§ Stored data:
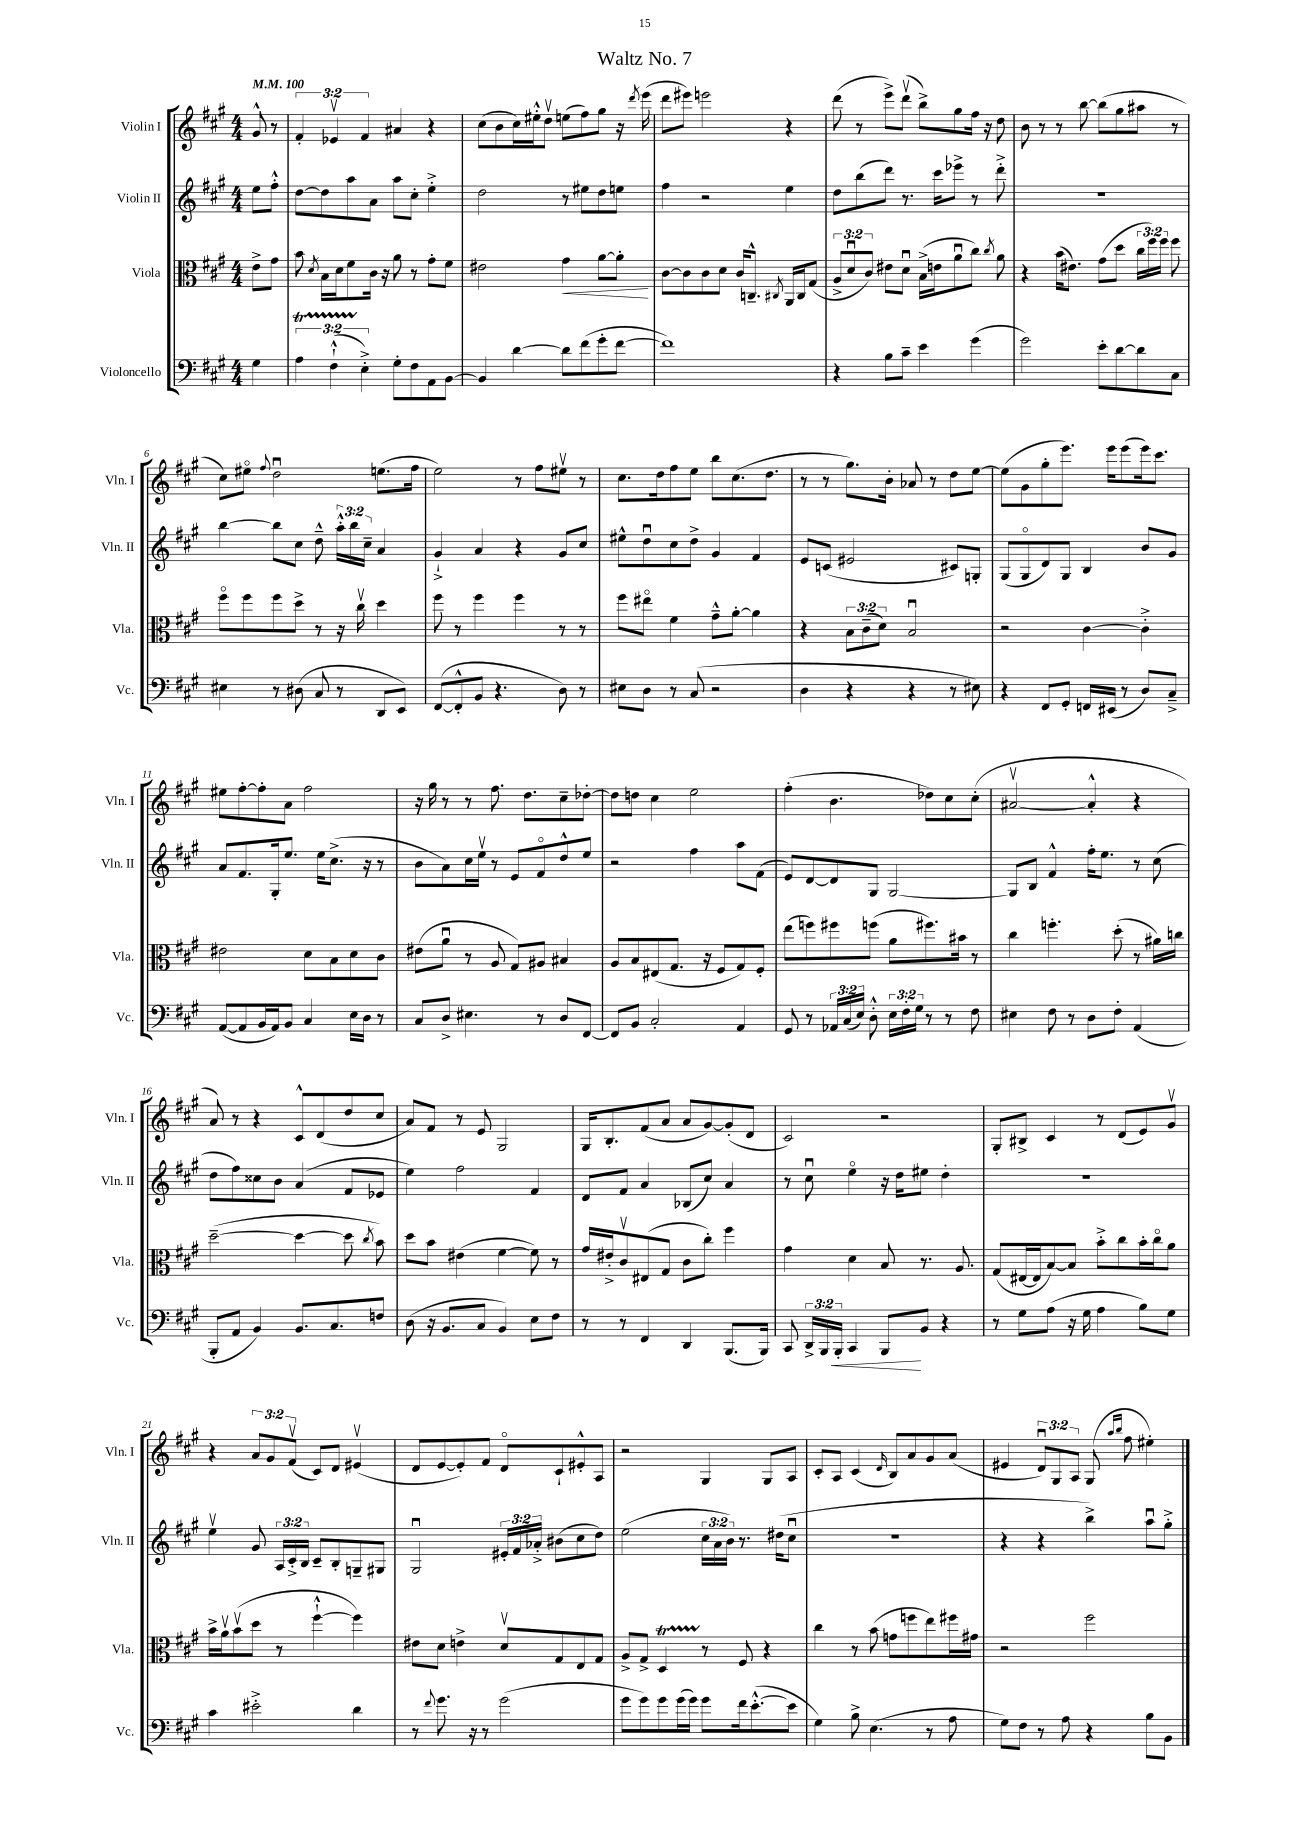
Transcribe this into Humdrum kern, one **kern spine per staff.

**kern	**kern	**kern	**kern
*staff4	*staff3	*staff2	*staff1
*clefF4	*clefC3	*clefG2	*clefG2
*k[f#c#g#]	*k[f#c#g#]	*k[f#c#g#]	*k[f#c#g#]
*M4/4	*M4/4	*M4/4	*M4/4
*MM100	*MM100	*MM100	*MM100
4G#	8e^	8ee	8g#^^
.	8g#	8ff#'^^	8r
=	=	=	=
6A	8b	[8dd	6f#'
.	8qd	.	.
.	16B	8dd]	.
(6F#`^^	.	.	6e-v
.	16d	.	.
.	8f#	8aa	.
6E'^)	.	.	6f#
.	16c#	8a	.
.	16r	.	.
8G#'	8a	8aa	4a#
8F#	8r	8cc#'	.
8AA	8g#'	4ee'^	4r
[8BB	8f#	.	.
=	=	=	=
4BB]	2e#	2dd	(8cc#
.	.	.	8b
[4d	.	.	16cc#)
.	.	.	16ee#'^^
.	.	.	8ddv
8d]	4g#	8r	(8ee
(8f#	.	8ee#	8ff#)
8g#'	[8a	8dd	8gg#
[8f#	8a']	8ee	16r
.	.	.	8qddd
.	.	.	(16eee
=	=	=	=
1f#])	[8c#	4ff#	8ddd
.	8c#]	.	8eee#)
.	8c#	2r	2eee
.	8d	.	.
.	16c#	.	.
.	8.C~^^	.	.
.	8qC#	.	.
.	16AA	4ee	4r
.	16C#	.	.
.	(8G#	.	.
=	=	=	=
4r	12A^	8dd	(8ddd
.	12du	.	.
.	.	(8bb	8r
.	12c#)	.	.
8B	8e#	8ddd)	8eee^)
8c#~	8du	8.r	(8dddv
4e	(16B^	.	8bb^)
.	16e	16ccc#	.
.	8au	8eee-^	8gg#
(4g#	8cc#)	8r	16ff#
.	.	.	16r
.	8qcc#	.	.
.	8a	8ddd'^	8dd
=	=	=	=
2g#)	4r	1r	8b
.	.	.	8r
.	(16b	.	8r
.	8.e#)	.	.
.	.	.	[8bb
8e'	(8g#	.	(8bb]
[8d	8dd	.	8gg#
8d]	24cc#	.	8aa#
.	24ff#)	.	.
.	24ff#	.	.
8C#	8ff#	.	8r
=	=	=	=
4E#	8ff#o	[4bb	8cc#)
.	8ff#	.	8ee#o
.	.	.	8qqff#
8r	8ff#	8bb]	2ddu
(8D#	8dd^	8cc#	.
8C#	8r	8dd~^^	.
8r	16r	24aa'^^	.
.	.	24bb	.
.	16cc#v	.	.
.	.	24cc#~	.
8DD	4dd	4a	(8.ee
8EE)	.	.	.
.	.	.	16ff#
=	=	=	=
([8FF#	8ff#	4g#`^	2ee)
8FF#'^^]	8r	.	.
8BB	4ff#	4a	.
4.r	.	.	.
.	4ff#	4r	8r
.	.	.	8ff#
8D)	8r	8g#	8ee#v
8r	8r	8cc#	8r
=	=	=	=
8E#	8ff#	8ee#^^	8.cc#
8D	8ee#o	8ddu	.
.	.	.	16dd
8r	4f#	8cc#	8ff#
(8C#	.	8dd^	8ee
2r	8g#~^^	4g#	8bb
.	[8a'	.	(8.cc#
.	4a]	4f#	.
.	.	.	8.dd
=	=	=	=
4D	4r	8e	8r
.	.	(8c	8r
4r	12B	2e#	8.gg#)
.	(12c#~	.	.
.	12d)	.	.
.	.	.	16b'
4r	2Bu	.	8a-
.	.	.	8r
8r	.	8c#)	8dd
8E#)	.	8G'	[8ee
=	=	=	=
4r	2r	(8G#	(8ee]
.	.	8G#o	8g#
8FF#	.	8d)	8gg#'
8GG#'	.	8G#	8.eee)
16FF	[4c#	4B	.
(16EE#	.	.	16eee
8r	.	.	(8eee
8D)	4c#'^]	8b	16eee)
.	.	.	8.ccc#
8C#~^	.	8g#	.
=	=	=	=
([8AA	2e#	8a	8ee#
8AA]	.	8.f#	[8ff#'
16BB	.	.	8ff#']
16AA)	.	16G#'	.
8BB	.	8.ee	8a
4C#	8d	.	2ff#
.	.	16ee	.
.	8B	(8.cc#^	.
16E	8d	.	.
16D	.	16r	.
8r	8c#	8r	.
=	=	=	=
8C#	(8e#	8b	16r
.	.	.	16gg#
8D^	8au	8a)	8r
4.E#	8r	16cc#	8r
.	.	16eev	.
.	8A	8r	8.ff#
.	8G#)	8e	.
.	.	.	8.dd
8r	8A#	8f#o	.
8D	4B#	8dd^^	8cc#~
[8FF#	.	8ee	[8dd-'
=	=	=	=
8FF#]	8A	2r	8dd-]
8BB	8B	.	8dd
2C#'	(8E#	.	4cc#
.	8.G#	.	.
.	.	4ff#	2ee
.	16r	.	.
.	8F#	.	.
4AA	8G#)	8aa	.
.	8F#'	(8f#	.
=	=	=	=
8GG#	(8ee	8e)	(4ff#'
8r	8ff)	[8d	.
24AA-	8ff#	8d]	4.b
(24C#	.	.	.
24E)	.	.	.
8D'^^	(8ff	8G#	.
24E	8a	[2G#	.
24F#'	.	.	.
24G#	.	.	.
8r	8.ff#)	.	8dd-)
8r	.	.	8cc#
.	16b#	.	.
8F#	8r	.	(8cc#'
=	=	=	=
4E#	4cc#	8G#]	[2a#v
.	.	8B	.
8F#	4.ff'	4f#^^	.
8r	.	.	.
8D	.	16ff#'	4a#'^^]
.	.	8.ee	.
8F#'	(8dd'	.	.
(4AA	8r	8r	4r
.	16a#)	(8cc#	.
.	16cc	.	.
=	=	=	=
8BBB'	([2dd~	8dd	8a)
8AA	.	8ff#)	8r
4BB)	.	8cc##	4r
.	.	8b	.
8.BB	4dd_	(4a	8c#^^
.	.	.	(8d
8.C#	.	.	.
.	8dd]	8f#	8dd
.	8qcc#	.	.
8F	8b)	8e-	8cc#
=	=	=	=
(8D	8dd	4ee)	8a)
16r	8b	.	8f#
8.BB	.	.	.
.	(4e#	2ff#	8r
8C#	.	.	8e
4BB)	[4f#	.	2G#
8E	8f#])	4f#	.
8F#	8r	.	.
=	=	=	=
8r	16g#	8d	16G#
.	16e#'^	.	8.B'
8r	8c#v	8f#	.
4FF#	(8E#	4a	(8f#
.	8G#	.	8a
4DD	8c#	(8B-	8a
.	8cc#')	8cc#)	[8g#)
(8.BBB	4ff#	4a	(8g#']
.	.	.	8d
16BBB)	.	.	.
=	=	=	=
8CC#	4g#	8r	2c#)
24DD^	.	8cc#u	.
24BBB	.	.	.
24BBB'	.	.	.
4CC#	4d	4eeo	.
8BBB	8B	16r	2r
.	.	16dd	.
8BB	8.r	8ee#	.
4r	.	4dd'	.
.	8.A	.	.
=	=	=	=
8r	(8G#	1r	8G#'
8G#	[16E#	.	8B#^
.	16E#]	.	.
(8A	[8B)	.	4c#
16r	8B]	.	.
16G#	.	.	.
4A	8b'^	.	8r
.	8cc#	.	(8d
8B)	16b'	.	8e)
.	16cc#o	.	.
8G#	8a	.	8g#v
=	=	=	=
4c#	16b^	4eev	4r
.	16av	.	.
.	(8bv	.	.
2e#'^	8dd	8g#	12a
.	.	.	12g#
.	8r	24A	.
.	.	24c#'^	(12f#v
.	.	24B	.
.	[4ff#`^^	8c#~	8c#)
.	.	8B'	8d
4d	4ff#])	8G~	(4e#v
.	.	8G#	.
=	=	=	=
8r	8e#	2G#u	8d
8qqf#	.	.	.
8.g#	8d	.	[8e
.	4e^	.	8e'])
16r	.	.	.
8r	.	.	8f#
(2g#	8dv	24e#'	8do
.	.	24f#	.
.	.	24a-'^	.
.	8G#	(8b#	8c#`
.	8E	8cc#	8e#'^^
.	8G#	8dd)	8A
=	=	=	=
8g#	8A^	(2ee	2r
8g#)	8G#^	.	.
8g#	4D	.	.
(16g#	.	.	.
16g#)	.	.	.
8g#	8r	24cc#	4G#
.	.	24a	.
.	.	24b)	.
16f#	8F#	8.r	.
([8.e'^^	.	.	.
.	4r	.	8G#
.	.	(16dd#	.
8e]	.	8cc#u	8A
=	=	=	=
4G#)	4cc#	1r	8c#'
.	.	.	8A
8B^	8r	.	(4c#
(4.E	(8b	.	.
.	.	.	16qqd
.	8g	.	8B)
.	8ff	.	8a
8r	8ee)	.	8g#
8A	16ff#	.	(8a
.	16g#	.	.
=	=	=	=
8G#)	2r	4r	4e#
8F#	.	.	.
8r	.	4r	12du)
.	.	.	12G#
8A	.	.	.
.	.	.	12A
4r	2ff#	4bb^)	(8G#
.	.	.	16qqaa
.	.	.	16qqbb
.	.	.	8ff#
8B	.	8aau	4ee#')
8BB	.	8gg#'^	.
==	==	==	==
*-	*-	*-	*-
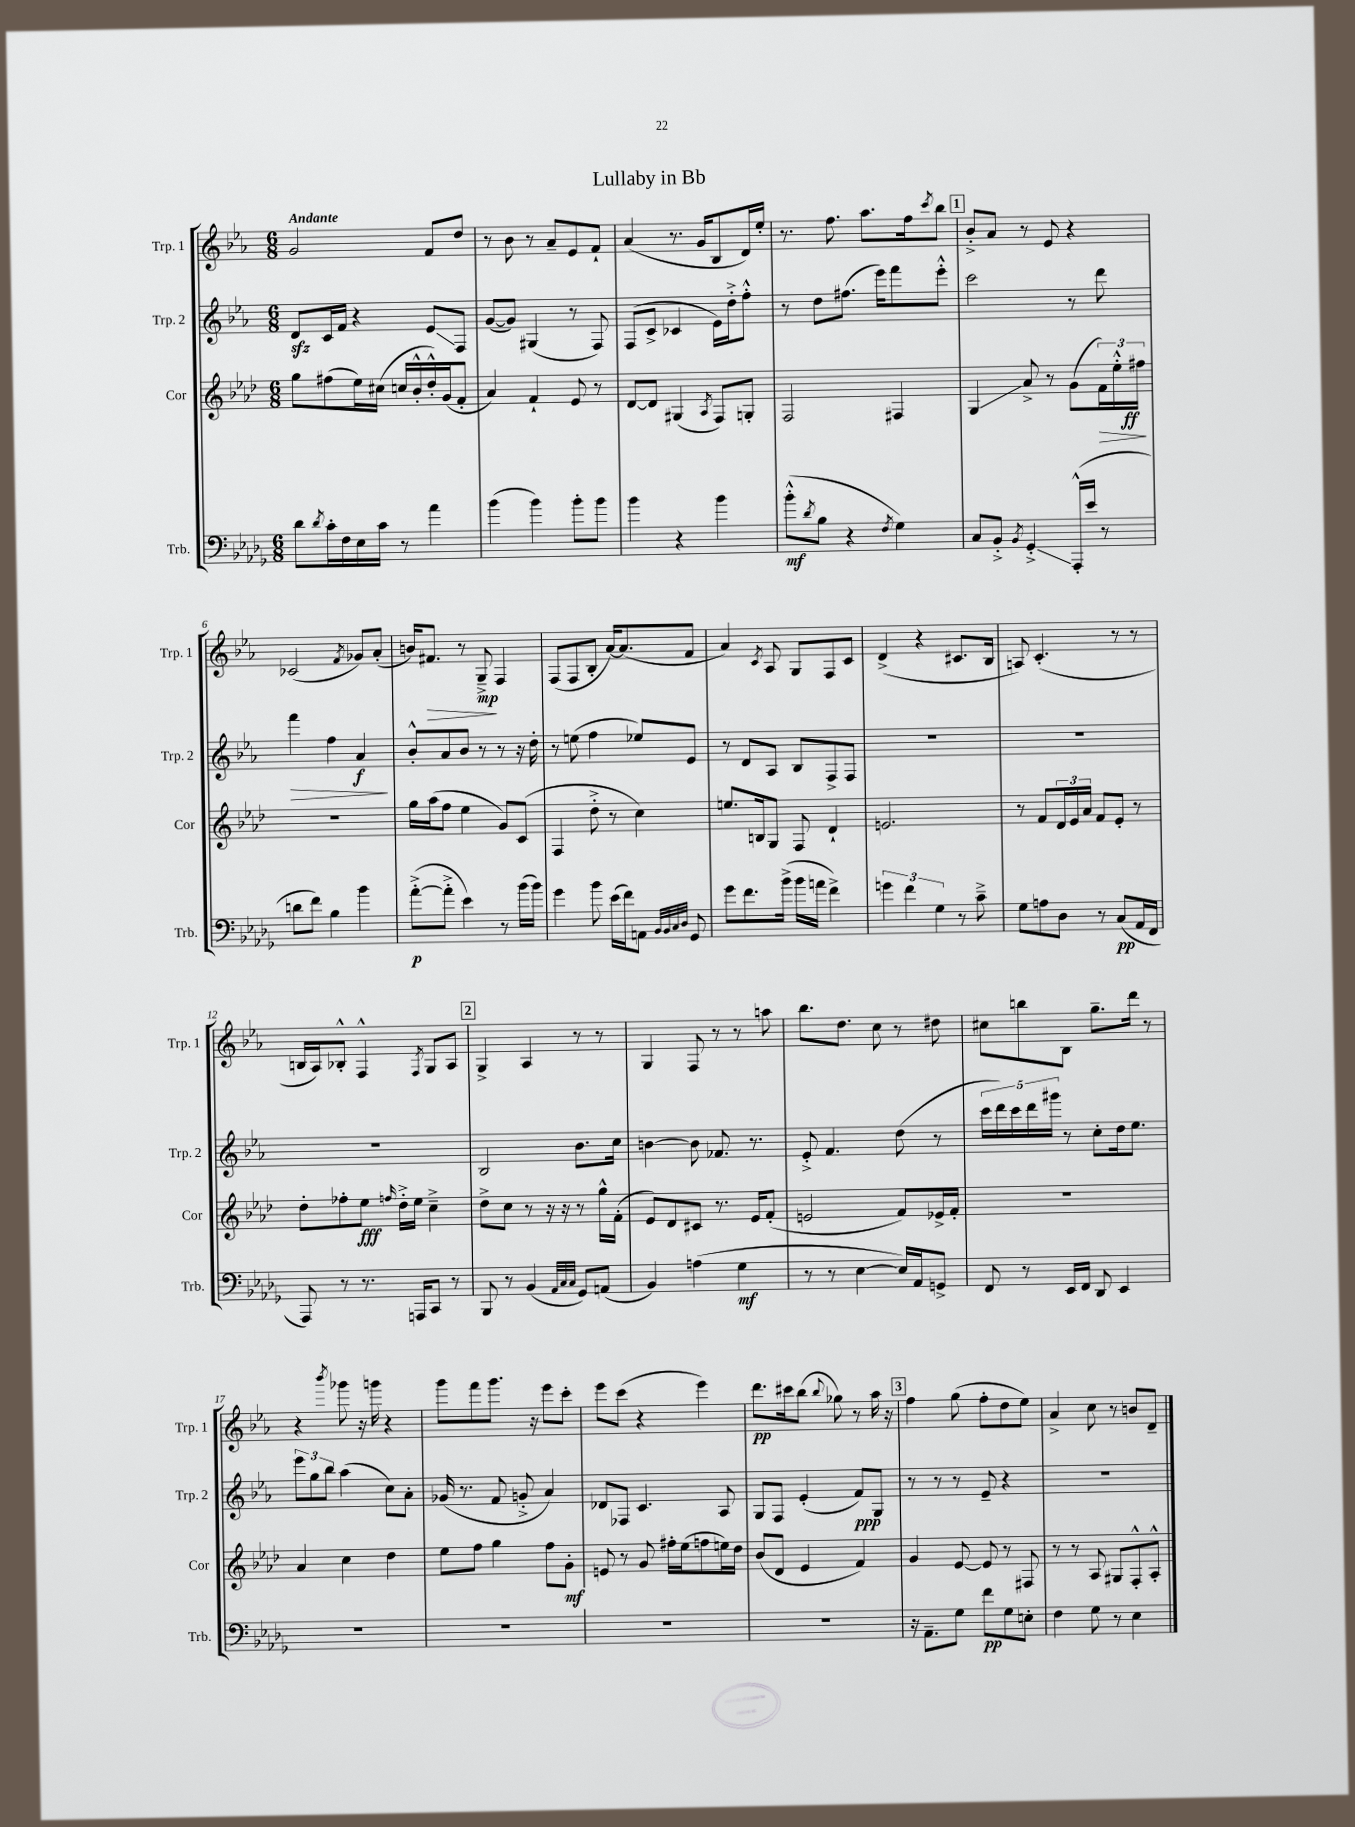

§ Problem to work on:
Show each line in the items above that contains the string "kern", matching case.

§ Finished exercise:
Transcribe this into Humdrum kern, one **kern spine per staff.
**kern	**kern	**kern	**kern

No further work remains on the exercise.